## [What you will do]
If a line below falls between the line with "(774, 476) = (628, 311): yellow" and the line with "(191, 194) = (478, 396): white", or is one of those two, output it exactly; output nothing else and no pictures.

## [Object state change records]
_ _ _
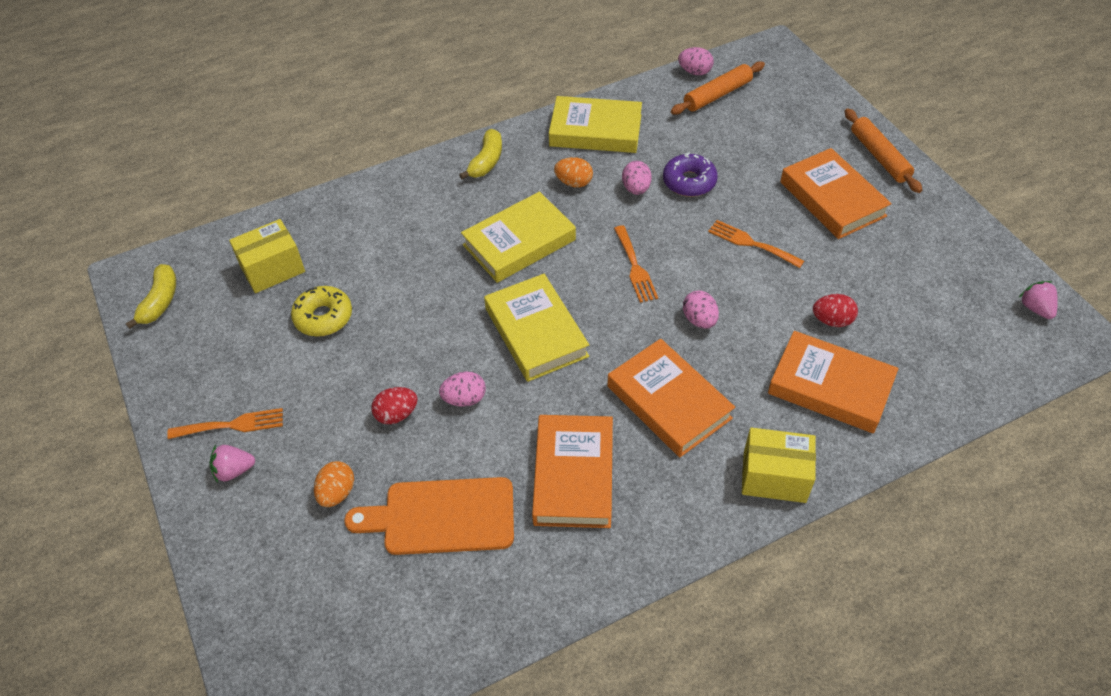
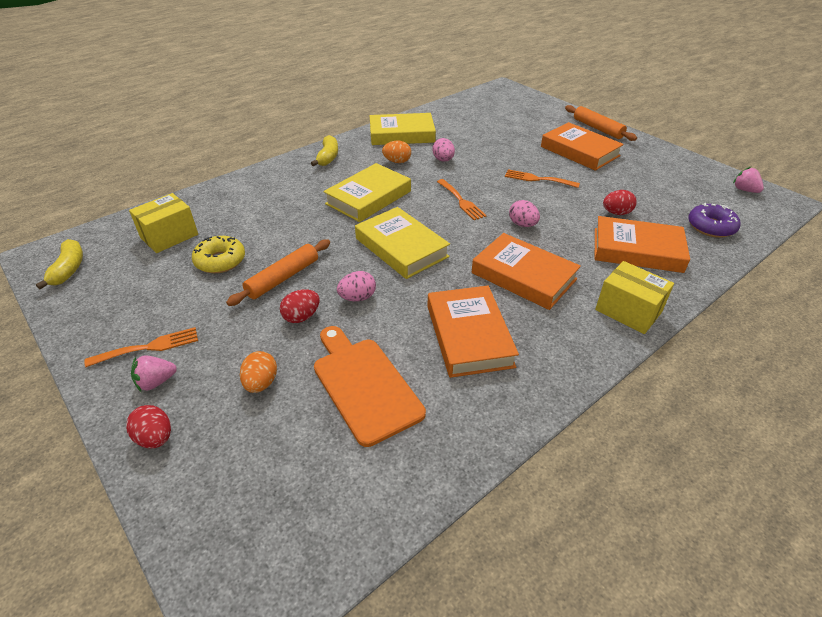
camera: 15 degrees left, 10 degrees down
(226, 536) = (155, 438): none -> red egg
(441, 516) = (364, 385): orange cutting board -> orange cutting board turned 75 degrees clockwise
(689, 182) = (479, 153): purple donut -> purple donut (711, 227)
(695, 72) = (457, 101): pink egg -> none
(717, 95) = (477, 110): orange rolling pin -> orange rolling pin (283, 278)
(774, 476) = (628, 311): yellow box -> yellow box turned 45 degrees clockwise

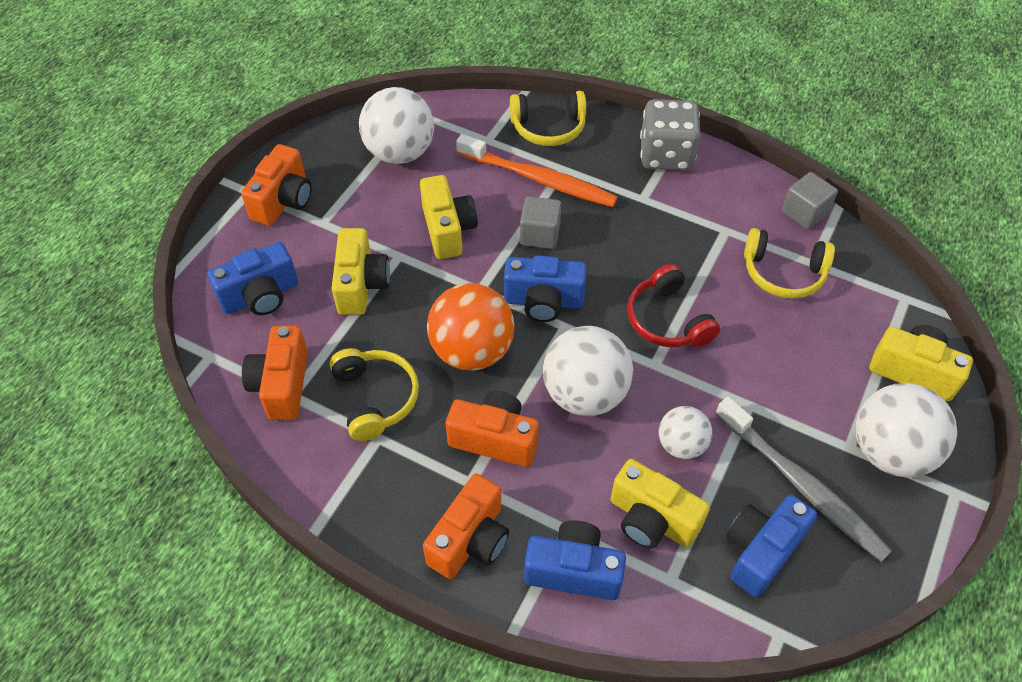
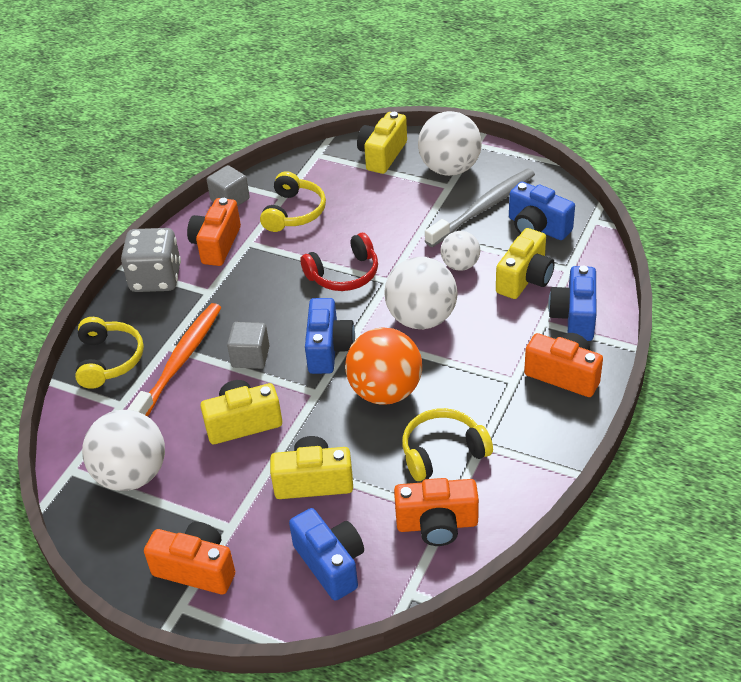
camera: 90 degrees left, 10 degrees down
(494, 439) = (472, 369): orange camera -> orange camera (216, 245)

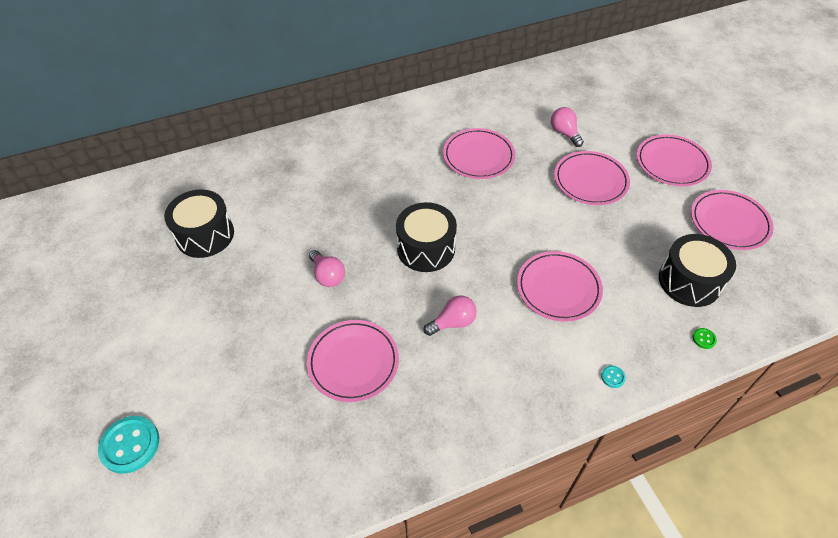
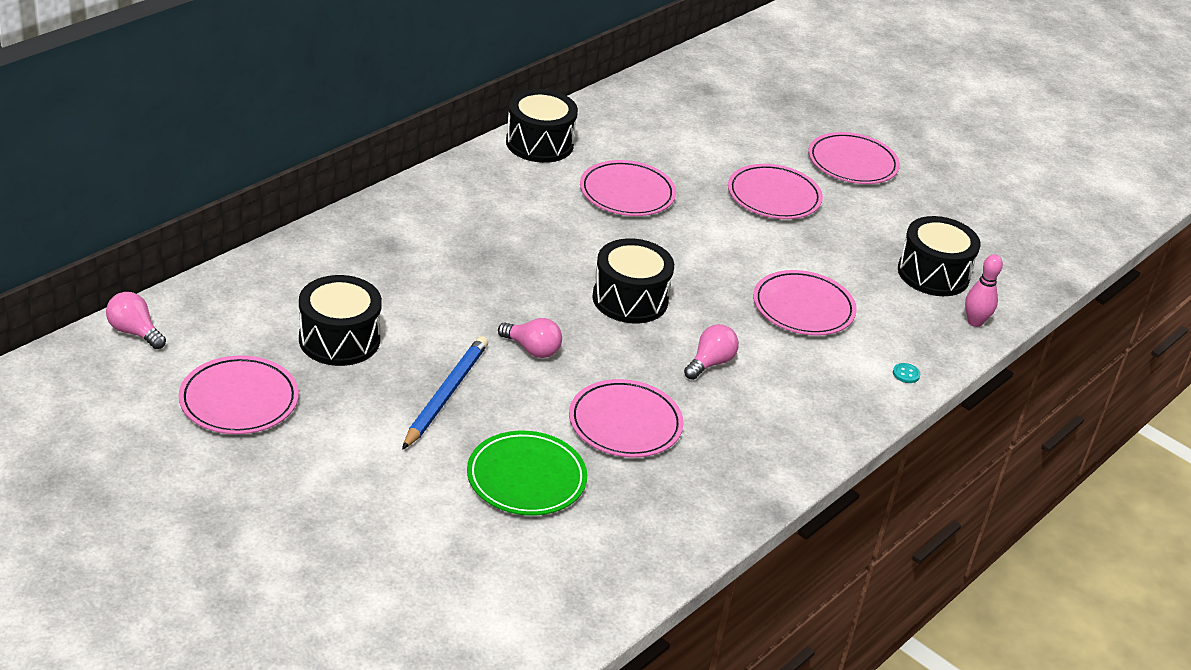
camera: 30 degrees left, 15 degrees down
(130, 445) = (423, 557): turquoise button -> none
(242, 300) = (446, 395): none -> blue pencil
(249, 393) = (526, 478): none -> green plate
(440, 105) = (539, 143): none -> black drum
(564, 133) = (713, 151): pink light bulb -> pink light bulb (135, 332)
(704, 339) = (975, 322): green button -> pink bowling pin
(729, 222) = (943, 211): pink plate -> pink plate (239, 400)

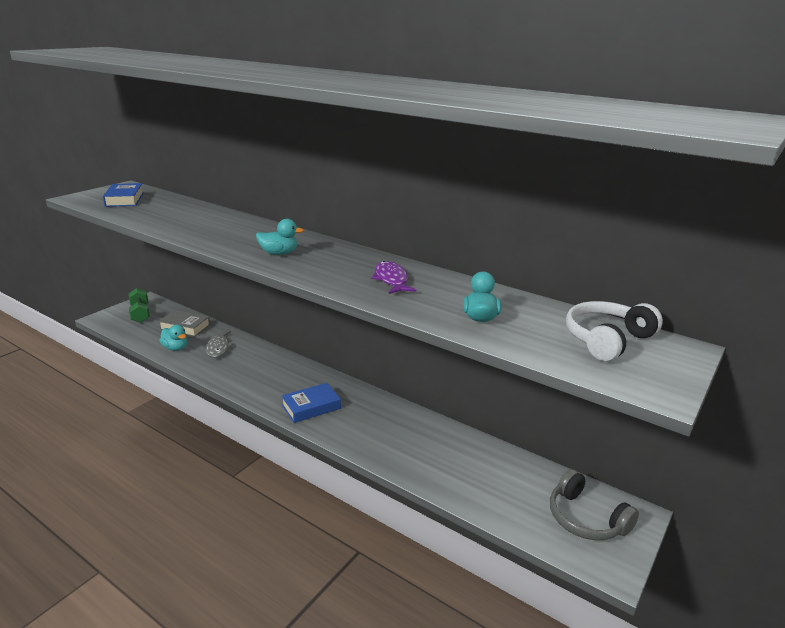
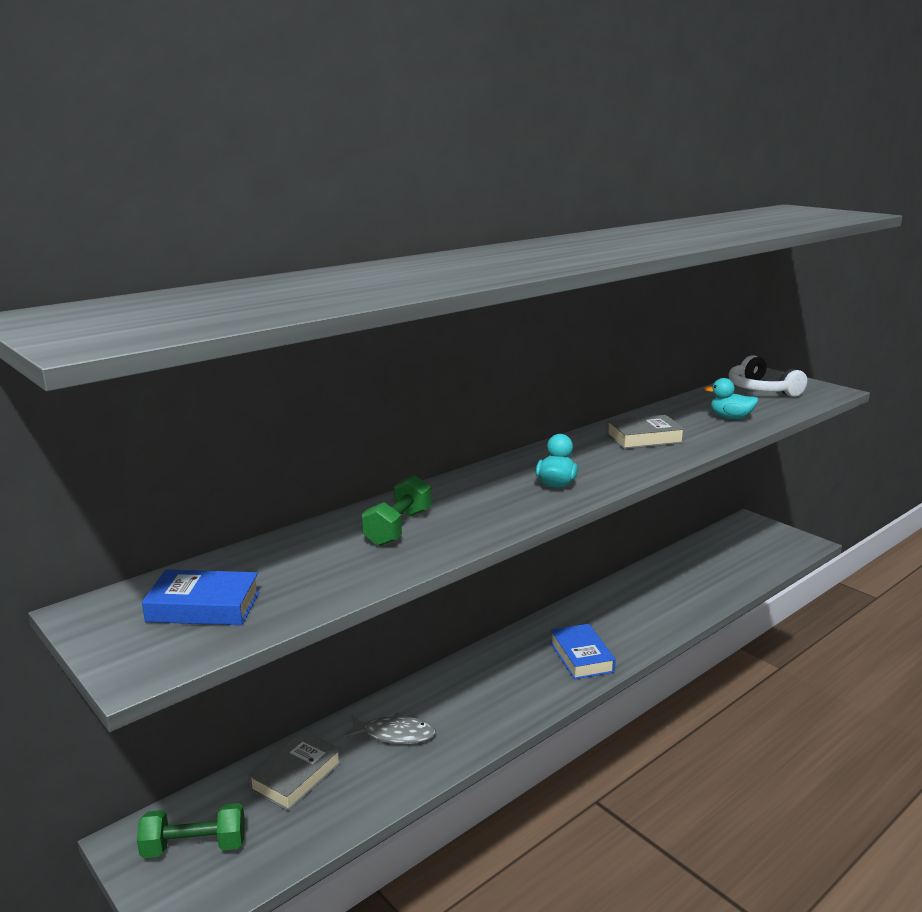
camera: 75 degrees left, 5 degrees down
(175, 348) = (374, 786): turquoise duck -> none
(206, 221) = (398, 528): none -> green dumbbell
(391, 280) = (644, 438): purple fish -> grey book
(585, 518) = (757, 540): grey headphones -> none

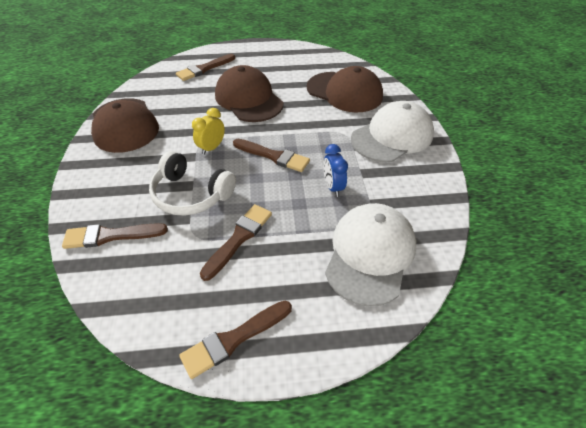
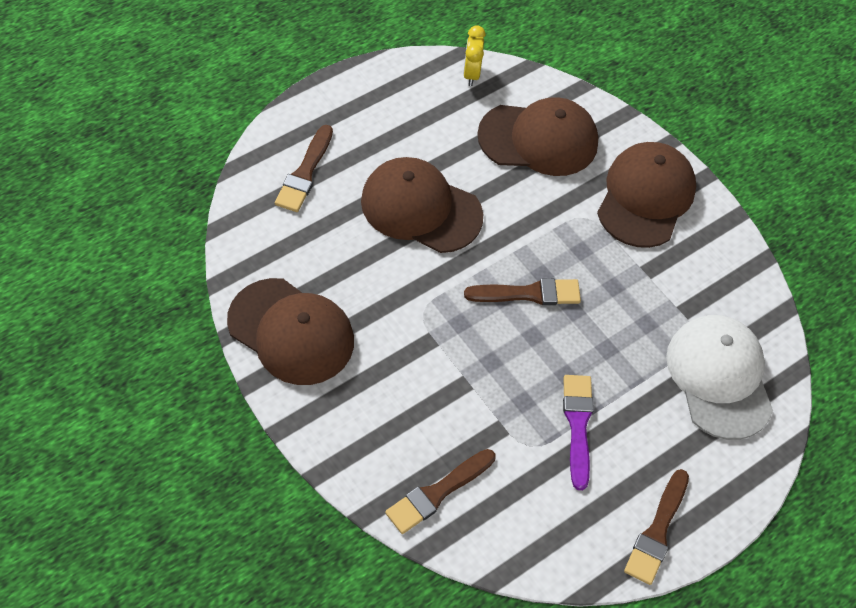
camera: 35 degrees left, 10 degrees up
(191, 194) = (478, 396): white headphones -> none
(211, 148) = (443, 316): yellow clock -> yellow clock (471, 74)
(239, 238) = (578, 425): brown brush -> purple brush
(333, 187) = (628, 308): blue clock -> none
(392, 136) = (645, 197): white cap -> brown cap

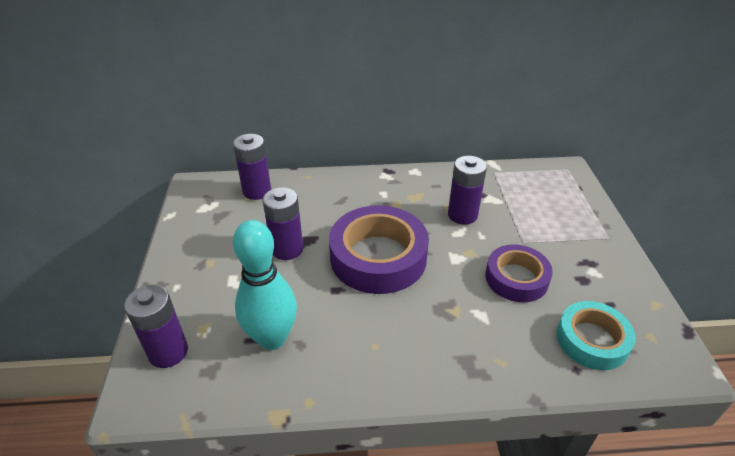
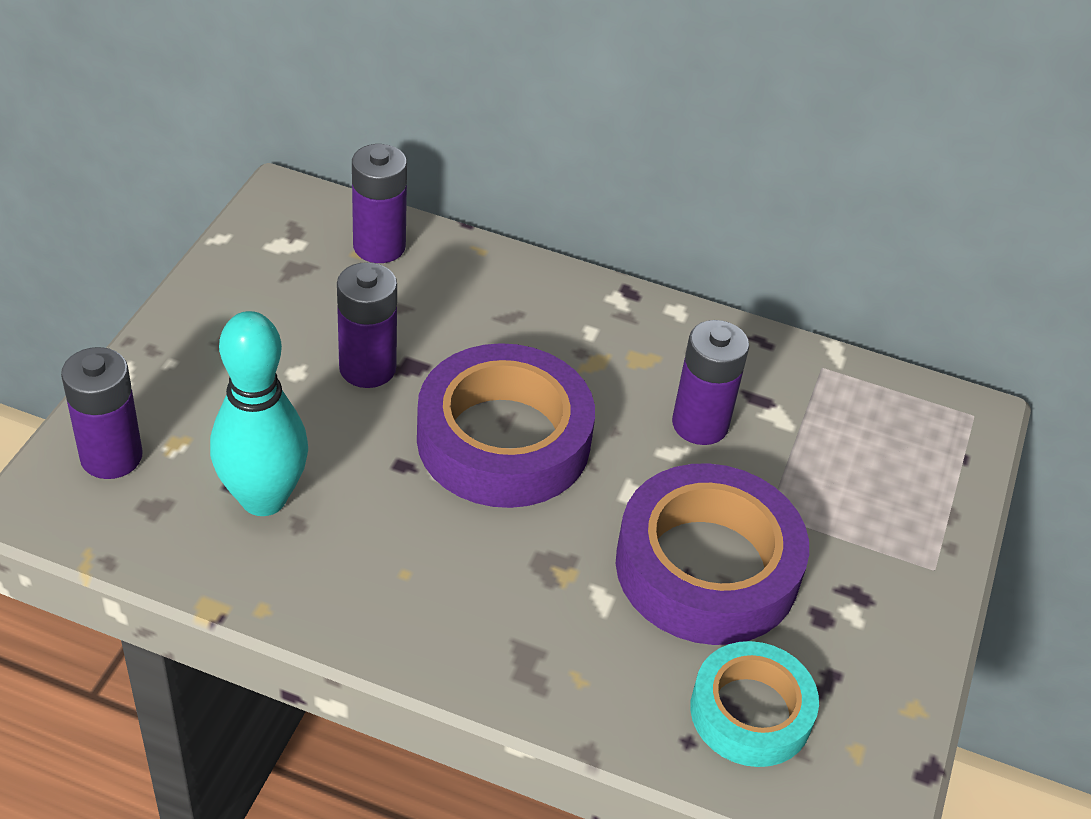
camera: 20 degrees right, 5 degrees up
(516, 278) = (707, 567): purple tape -> purple tape, size x1.62

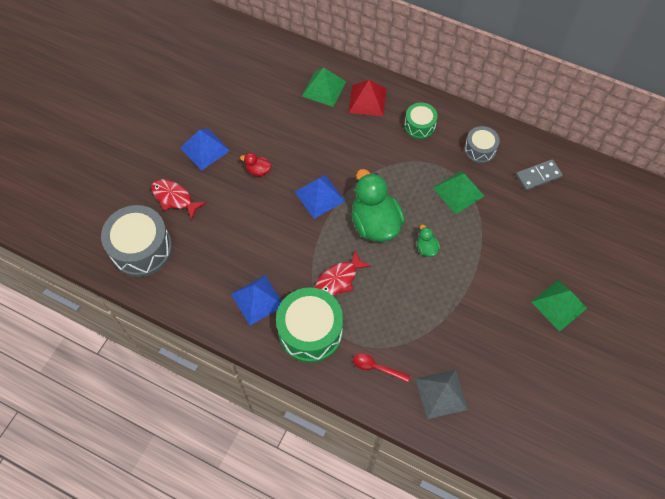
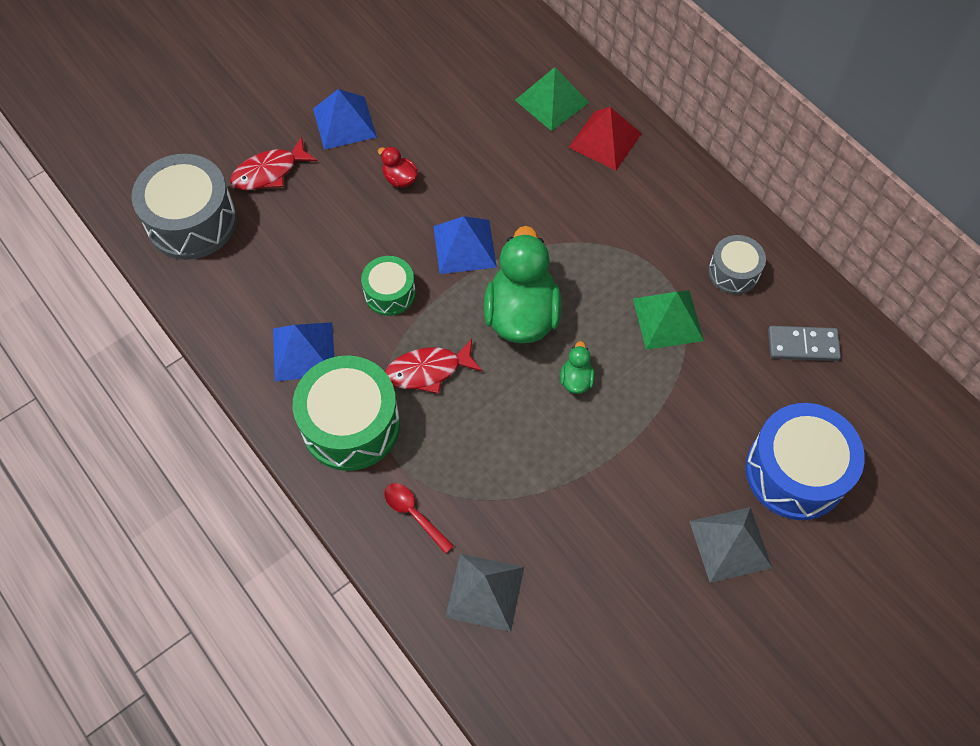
camera: 25 degrees right, 0 degrees up
(174, 198) = (269, 172): red fish -> red fish turned 90 degrees counterclockwise
(419, 126) = (661, 204): green drum -> green drum (390, 293)
(558, 305) = (730, 544): green pyramid -> grey pyramid
(571, 249) = (795, 472): none -> blue drum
_ _ _
## [Response to the task]
(774, 476) = (628, 311): yellow box -> yellow box turned 45 degrees clockwise

camera: 90 degrees left, 10 degrees down
(494, 439) = (472, 369): orange camera -> orange camera (216, 245)

camera: 30 degrees left, 15 degrees down
(130, 445) = (423, 557): turquoise button -> none
(242, 300) = (446, 395): none -> blue pencil
(249, 393) = (526, 478): none -> green plate
(440, 105) = (539, 143): none -> black drum
(564, 133) = (713, 151): pink light bulb -> pink light bulb (135, 332)
(704, 339) = (975, 322): green button -> pink bowling pin
(729, 222) = (943, 211): pink plate -> pink plate (239, 400)

camera: 75 degrees left, 5 degrees down
(175, 348) = (374, 786): turquoise duck -> none
(206, 221) = (398, 528): none -> green dumbbell
(391, 280) = (644, 438): purple fish -> grey book
(585, 518) = (757, 540): grey headphones -> none

camera: 35 degrees left, 10 degrees up
(191, 194) = (478, 396): white headphones -> none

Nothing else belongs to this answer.